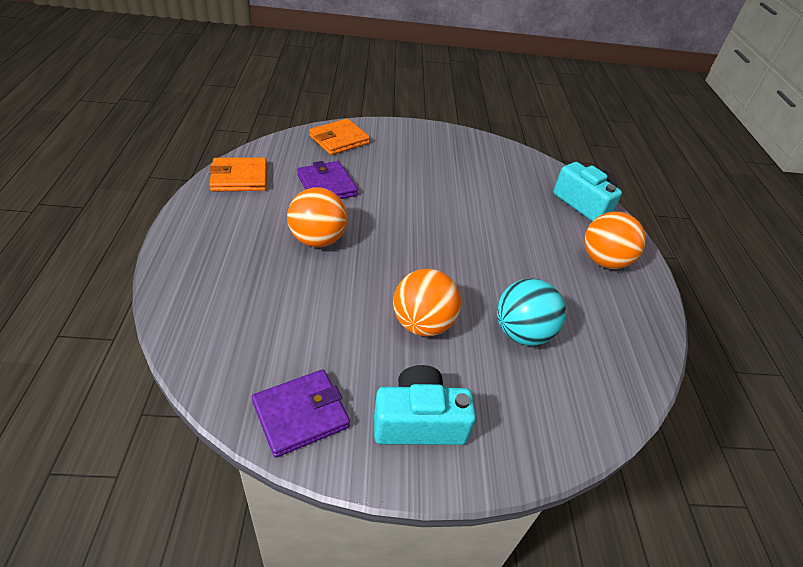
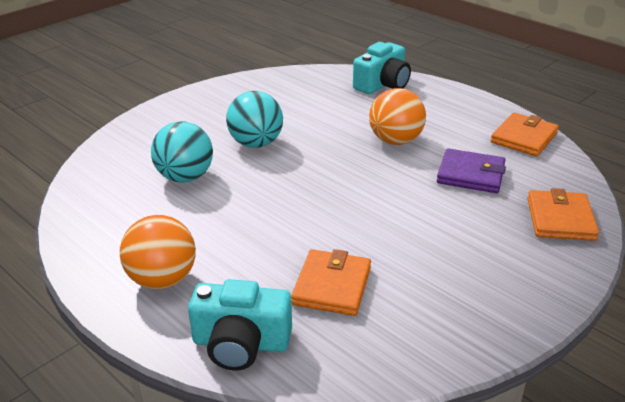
camera: 140 degrees right, 10 degrees down
(301, 414) = (260, 85): purple wallet -> none
(419, 421) = (201, 111): turquoise camera -> turquoise camera (382, 84)
(422, 324) = (256, 143): orange ball -> turquoise ball
(508, 194) = (332, 286): none -> orange wallet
***
### Your task:
Beginning with the line that contains "(301, 414) = (260, 85): purple wallet -> none", each line of the records above through the last one must be printed word for word.

### Written reply:
(301, 414) = (260, 85): purple wallet -> none
(419, 421) = (201, 111): turquoise camera -> turquoise camera (382, 84)
(422, 324) = (256, 143): orange ball -> turquoise ball
(508, 194) = (332, 286): none -> orange wallet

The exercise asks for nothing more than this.